• INPUT MATERIAL:
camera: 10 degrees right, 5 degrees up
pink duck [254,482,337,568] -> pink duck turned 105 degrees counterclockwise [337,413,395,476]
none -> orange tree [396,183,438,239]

--

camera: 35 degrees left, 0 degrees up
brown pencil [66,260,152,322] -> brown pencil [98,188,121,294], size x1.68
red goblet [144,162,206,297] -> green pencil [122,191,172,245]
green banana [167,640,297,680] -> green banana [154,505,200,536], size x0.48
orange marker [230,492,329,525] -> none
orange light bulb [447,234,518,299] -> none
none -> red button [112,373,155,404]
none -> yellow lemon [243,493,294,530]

• WHAT YOU HAVE TO DO: Copy out, in full, each line above that has the word "pencil" in it.

• WRITTEN SOLUTION:
brown pencil [66,260,152,322] -> brown pencil [98,188,121,294], size x1.68
red goblet [144,162,206,297] -> green pencil [122,191,172,245]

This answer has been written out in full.